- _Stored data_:
● ● ● ● ●
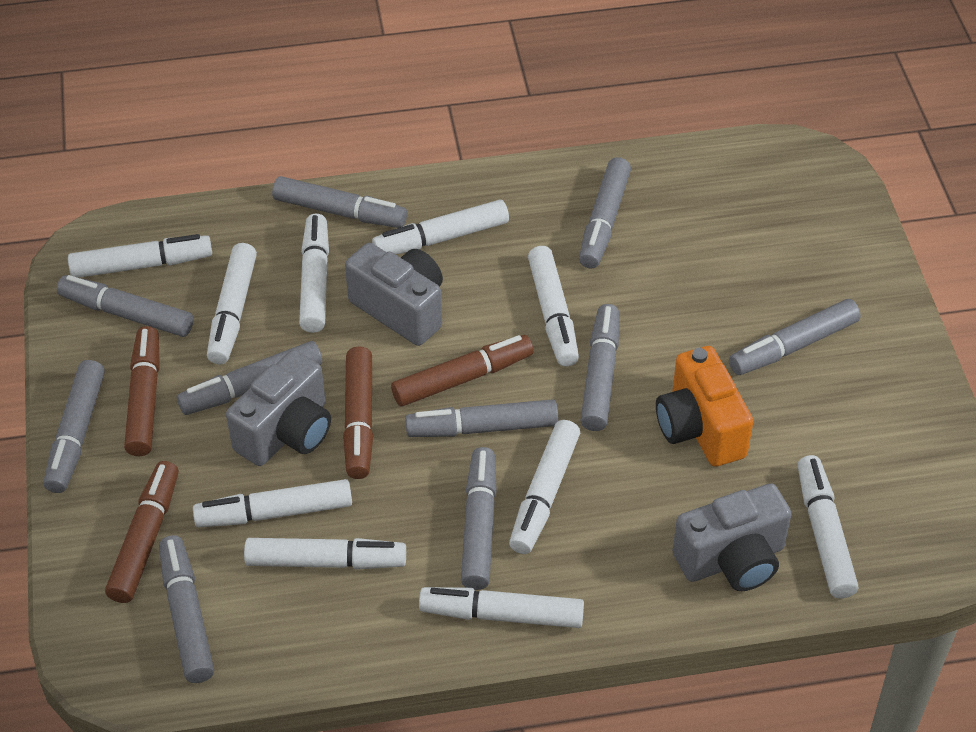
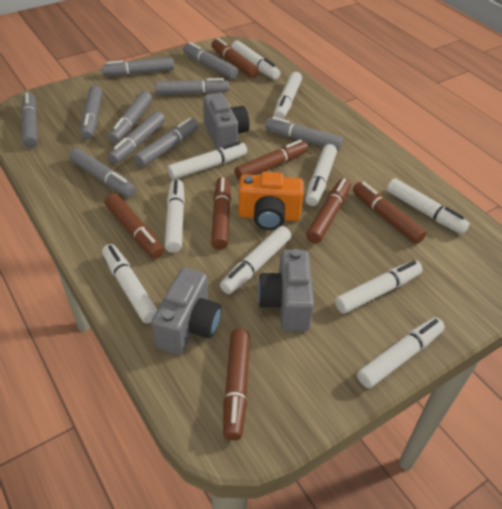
brown marker: 4 -> 7

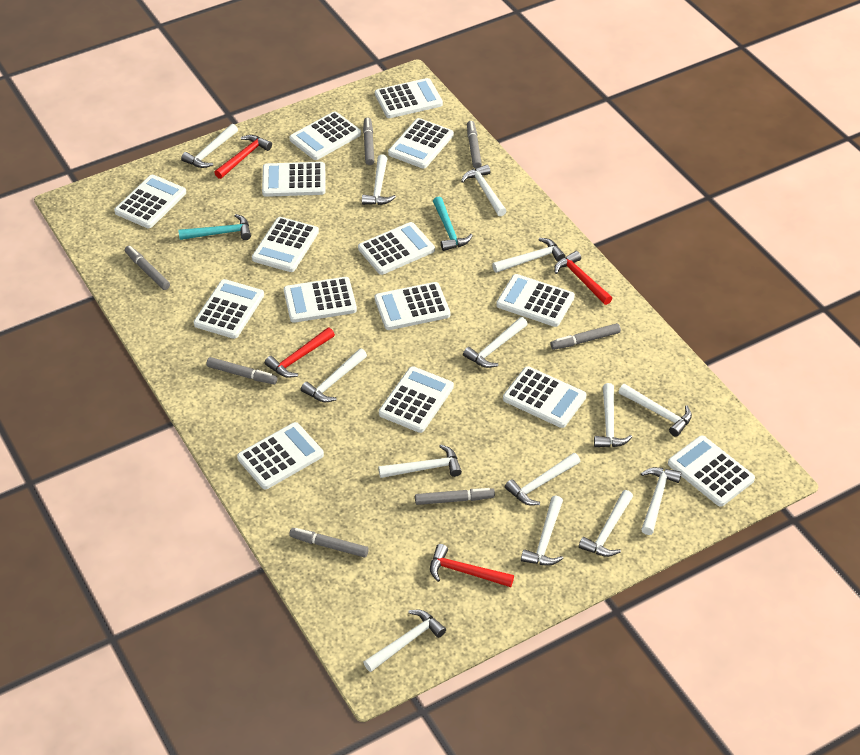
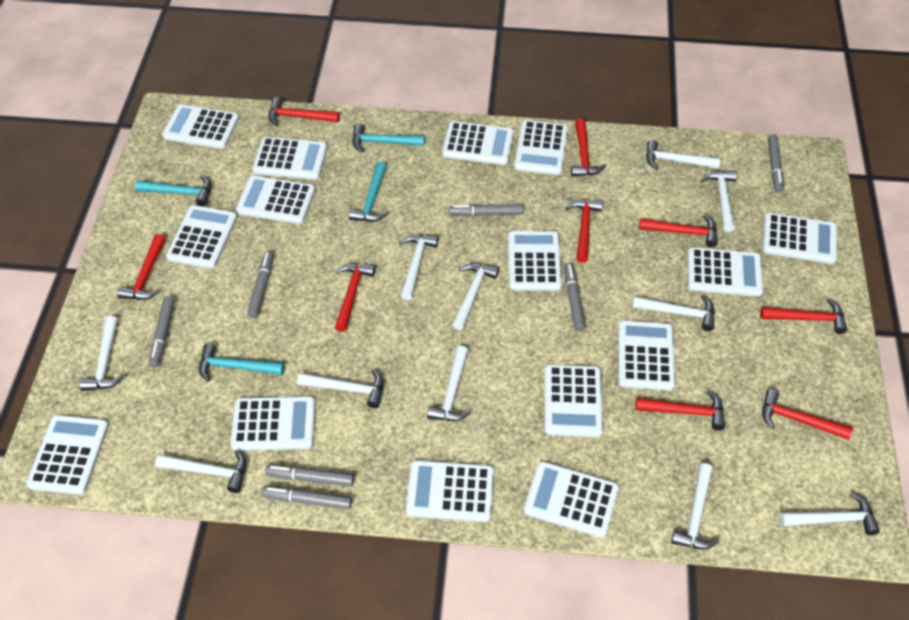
red hammer: 4 -> 9
turquoise hammer: 2 -> 4
white hammer: 14 -> 11

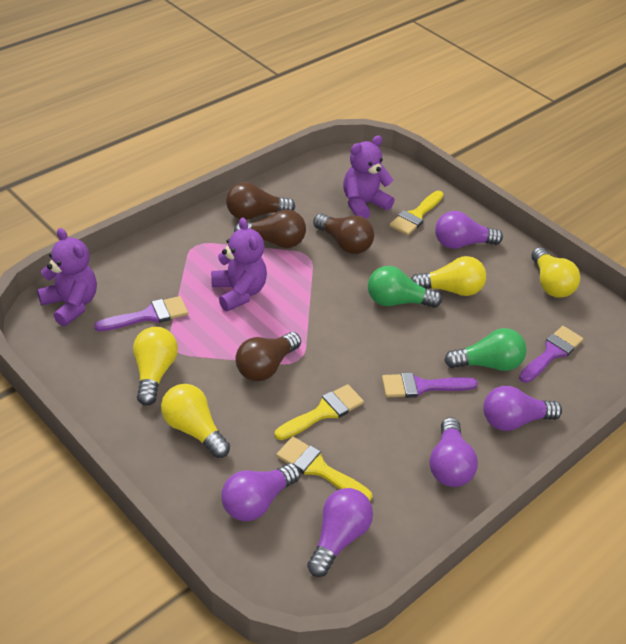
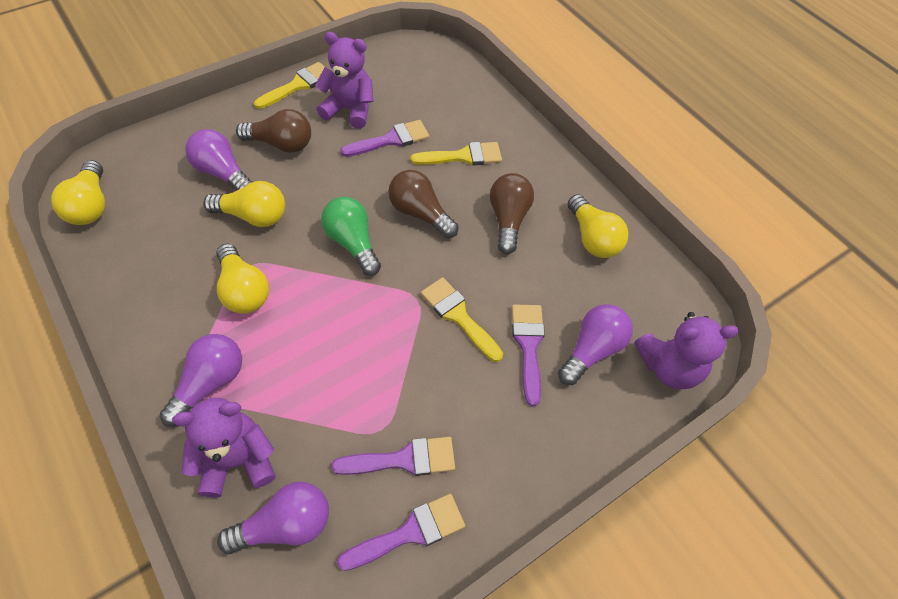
brown light bulb: 4 -> 3
green light bulb: 2 -> 1
purple brush: 3 -> 4
purple light bulb: 5 -> 4

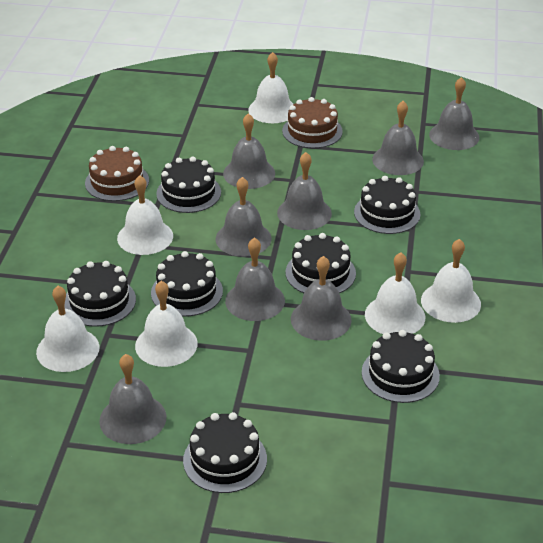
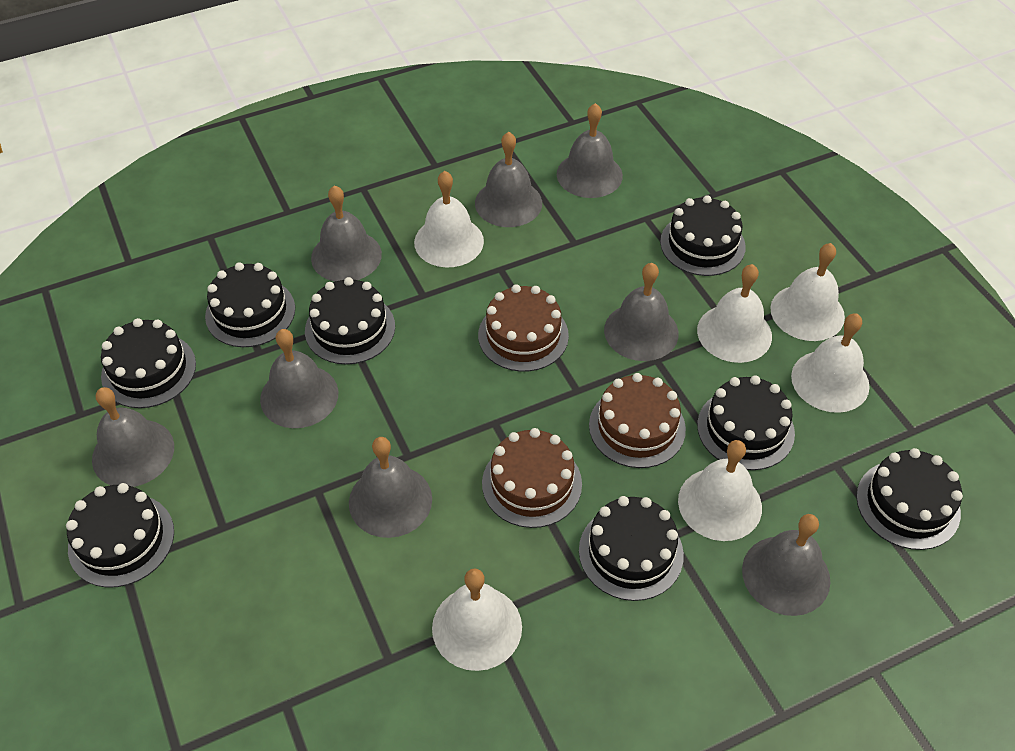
black cake: 7 -> 8
brown cake: 2 -> 3

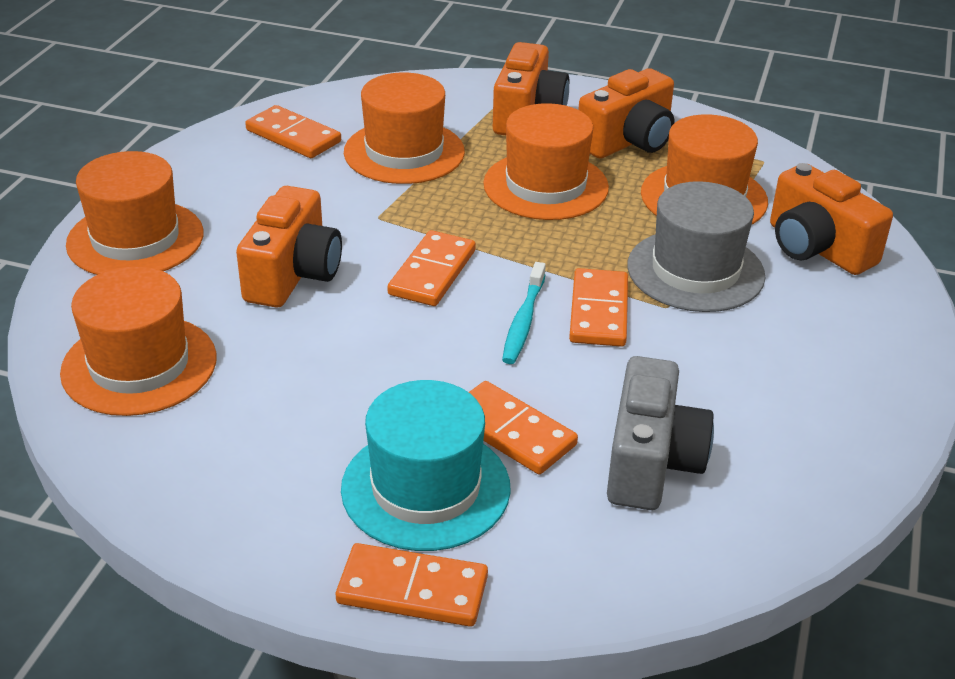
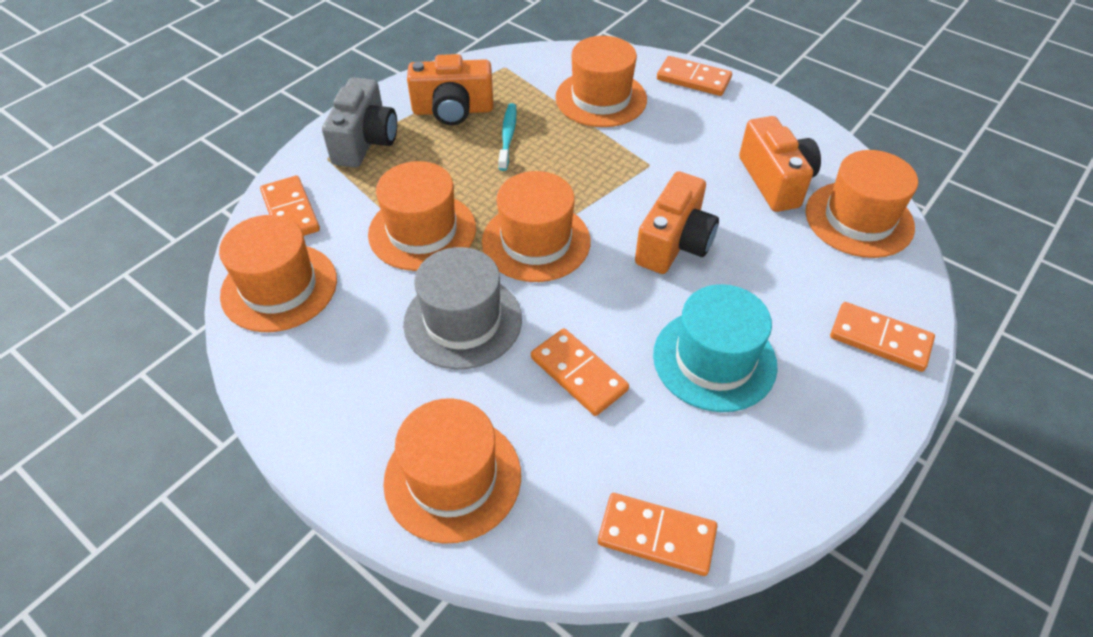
orange camera: 4 -> 3
orange hat: 5 -> 6

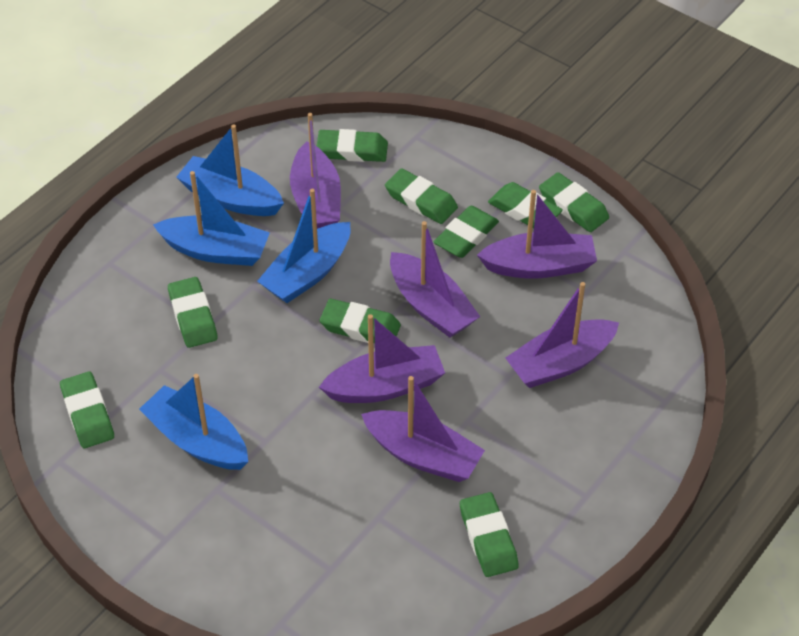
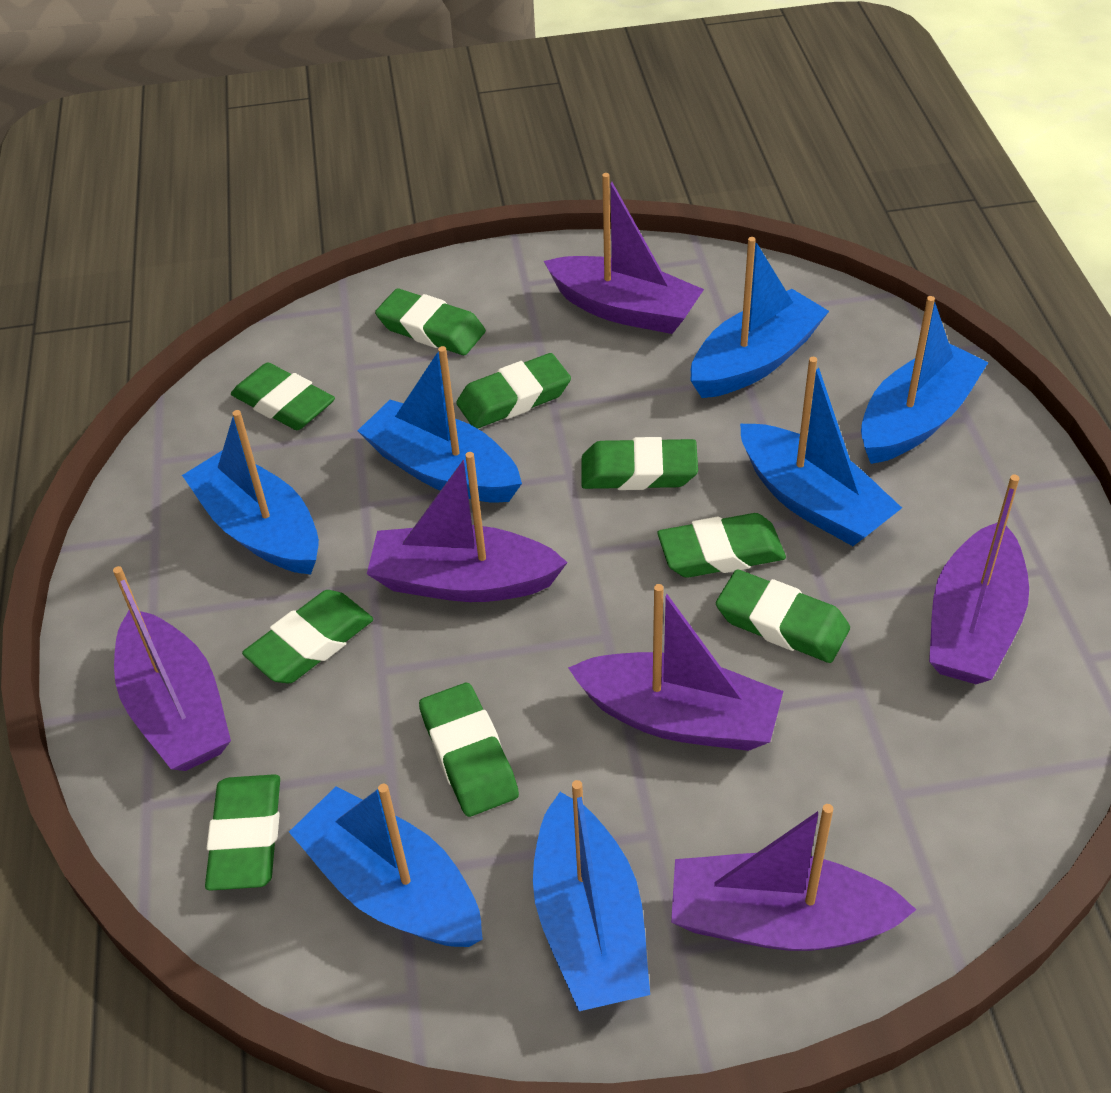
blue boat: 4 -> 7

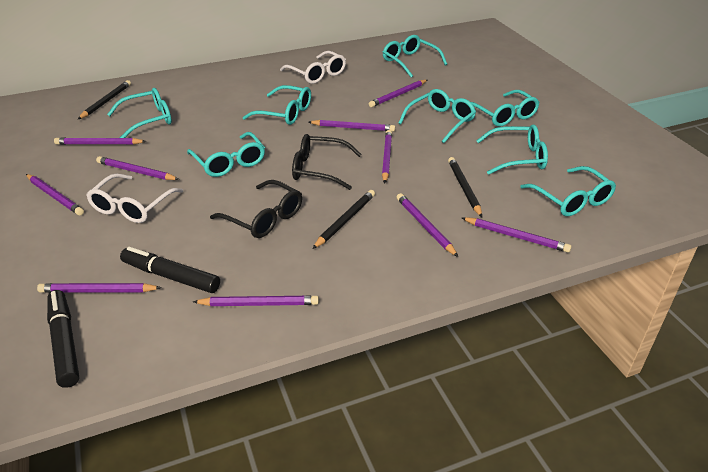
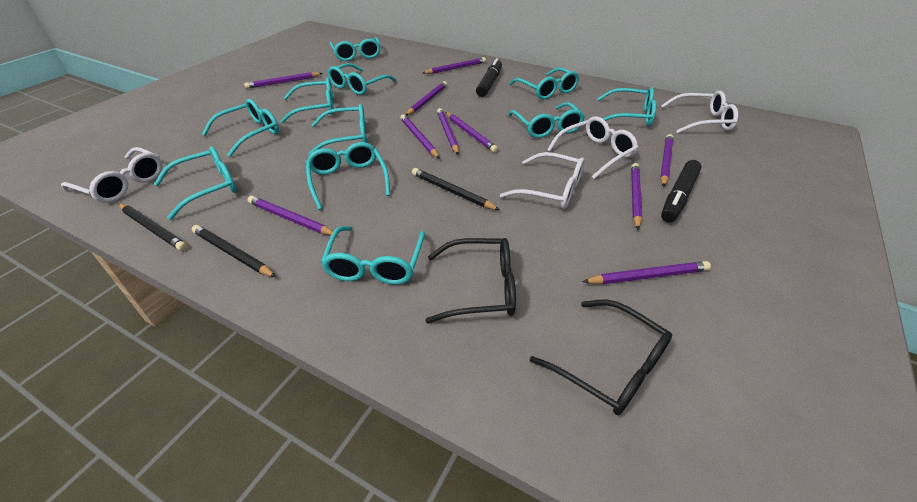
turquoise glasses: 8 -> 11
white glasses: 2 -> 4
● ● ● ● ●
- _Work instructions_: Nothing but the lines from the one containing "green light bulb: 2 -> 1" through the final line of the records, both included and copied exactly, should appear in the answer; pictures stay out.

- _Response_:
green light bulb: 2 -> 1
purple brush: 3 -> 4
purple light bulb: 5 -> 4

black cake: 7 -> 8
brown cake: 2 -> 3

orange camera: 4 -> 3
orange hat: 5 -> 6

blue boat: 4 -> 7

turquoise glasses: 8 -> 11
white glasses: 2 -> 4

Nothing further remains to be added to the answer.